▸ **Exercise requirements**
State how many lines in the listing below contain the string "sitting", treating uppercase and lowercase letters as different. Give only the number.

##### Raw data #####

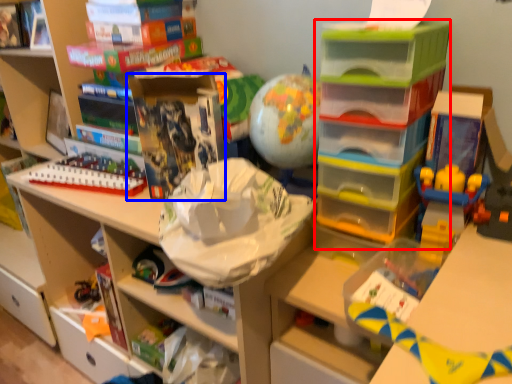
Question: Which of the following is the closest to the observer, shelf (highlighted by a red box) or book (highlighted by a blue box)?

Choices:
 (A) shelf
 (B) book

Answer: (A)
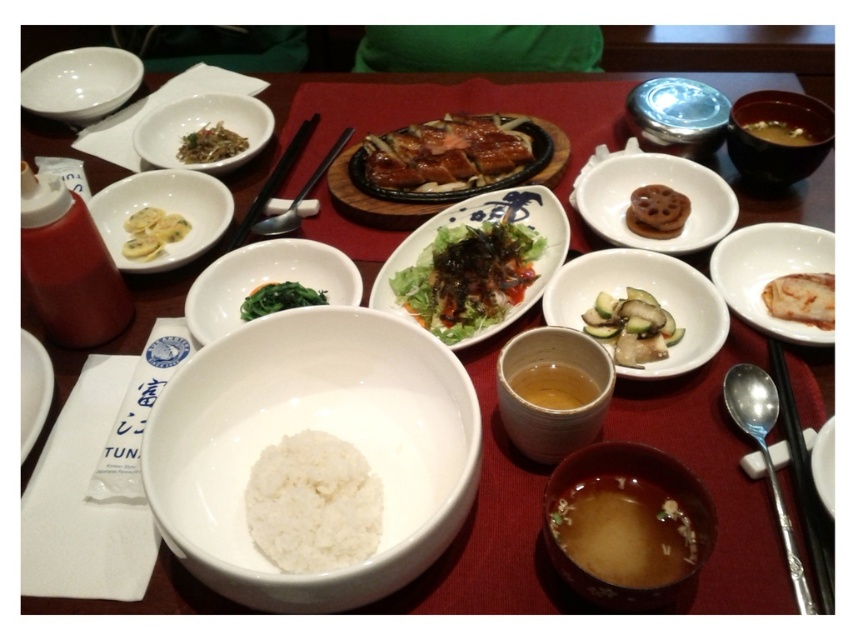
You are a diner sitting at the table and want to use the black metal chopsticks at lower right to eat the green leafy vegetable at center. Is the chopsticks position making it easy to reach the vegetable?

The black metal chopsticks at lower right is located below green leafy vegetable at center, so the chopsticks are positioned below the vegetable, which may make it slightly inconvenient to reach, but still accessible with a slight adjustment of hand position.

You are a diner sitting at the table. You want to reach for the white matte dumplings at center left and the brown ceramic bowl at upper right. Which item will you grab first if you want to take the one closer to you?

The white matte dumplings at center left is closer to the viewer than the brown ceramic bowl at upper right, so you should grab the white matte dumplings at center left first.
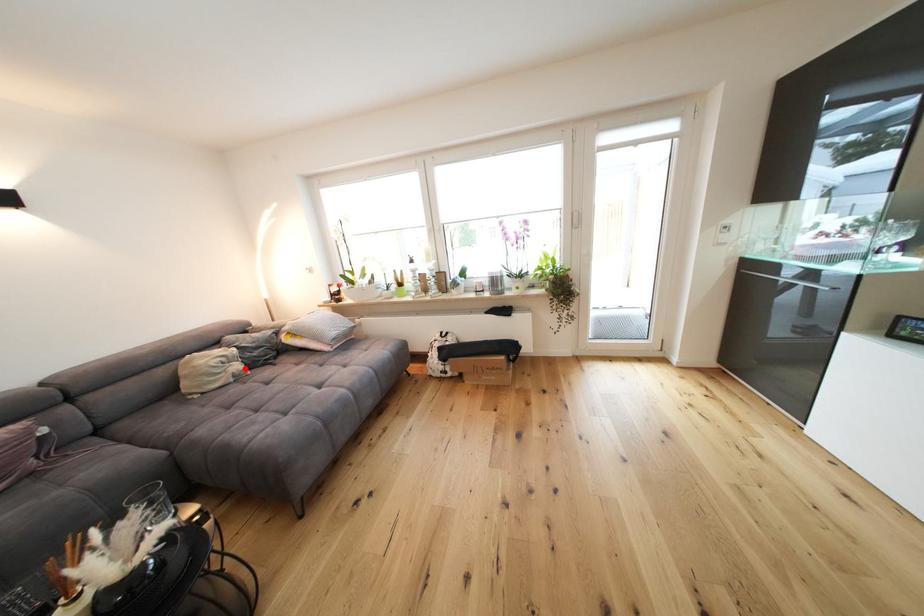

#####

▸ **Answer section**
2